> _AIM OF THE TASK_
Return every line from the records below that has the word "black".

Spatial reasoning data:
━━━━━━━━━━

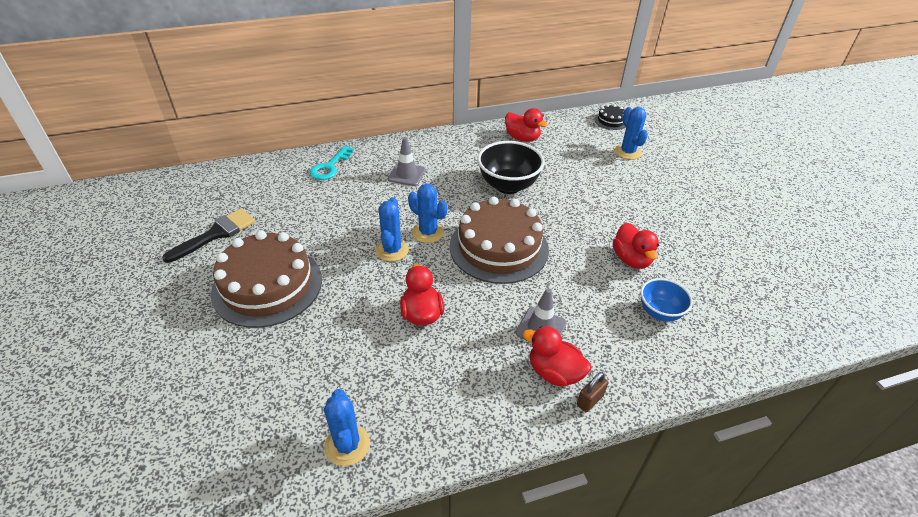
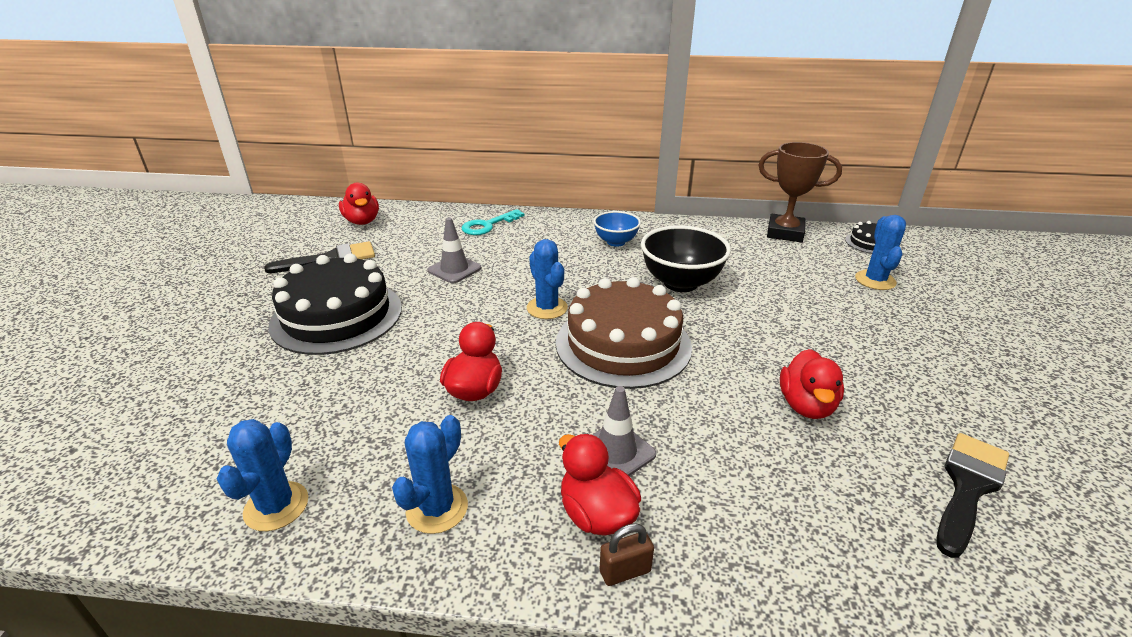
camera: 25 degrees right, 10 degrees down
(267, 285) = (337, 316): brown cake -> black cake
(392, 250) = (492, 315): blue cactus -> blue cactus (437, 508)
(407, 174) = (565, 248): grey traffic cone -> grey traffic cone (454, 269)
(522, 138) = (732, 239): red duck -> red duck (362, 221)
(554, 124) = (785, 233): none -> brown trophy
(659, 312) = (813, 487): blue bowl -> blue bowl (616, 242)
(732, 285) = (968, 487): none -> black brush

━━━━━━━━━━

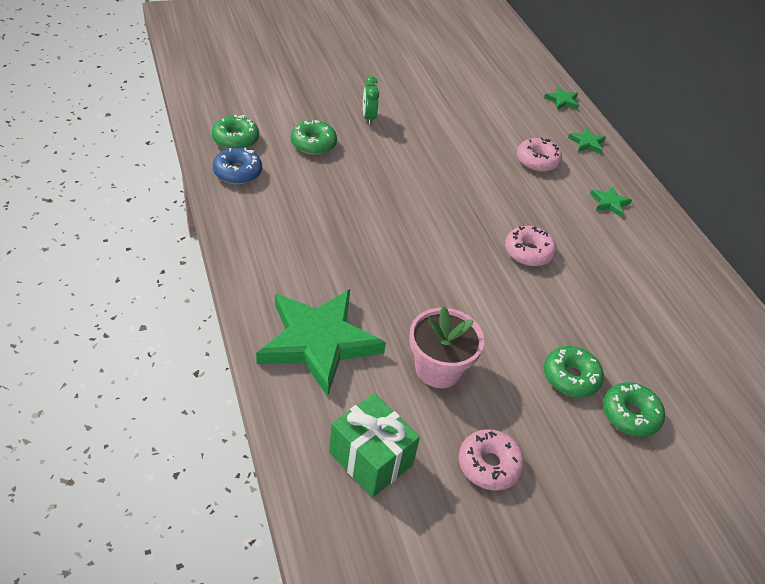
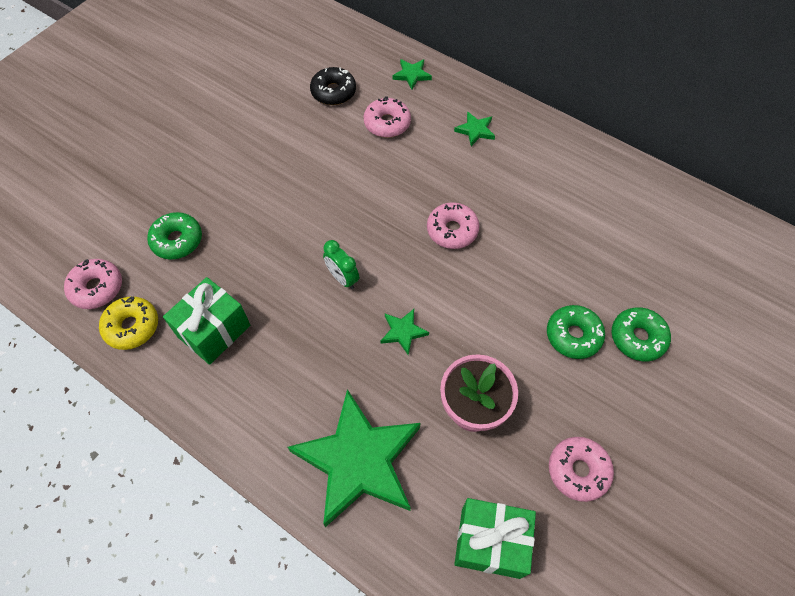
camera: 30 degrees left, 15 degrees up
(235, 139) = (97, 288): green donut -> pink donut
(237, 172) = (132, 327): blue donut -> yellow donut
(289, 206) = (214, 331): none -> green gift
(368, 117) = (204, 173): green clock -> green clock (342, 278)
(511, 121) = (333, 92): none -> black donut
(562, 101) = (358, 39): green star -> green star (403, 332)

━━━━━━━━━━

> _TASK ANSWER_
(267, 285) = (337, 316): brown cake -> black cake
(732, 285) = (968, 487): none -> black brush
(511, 121) = (333, 92): none -> black donut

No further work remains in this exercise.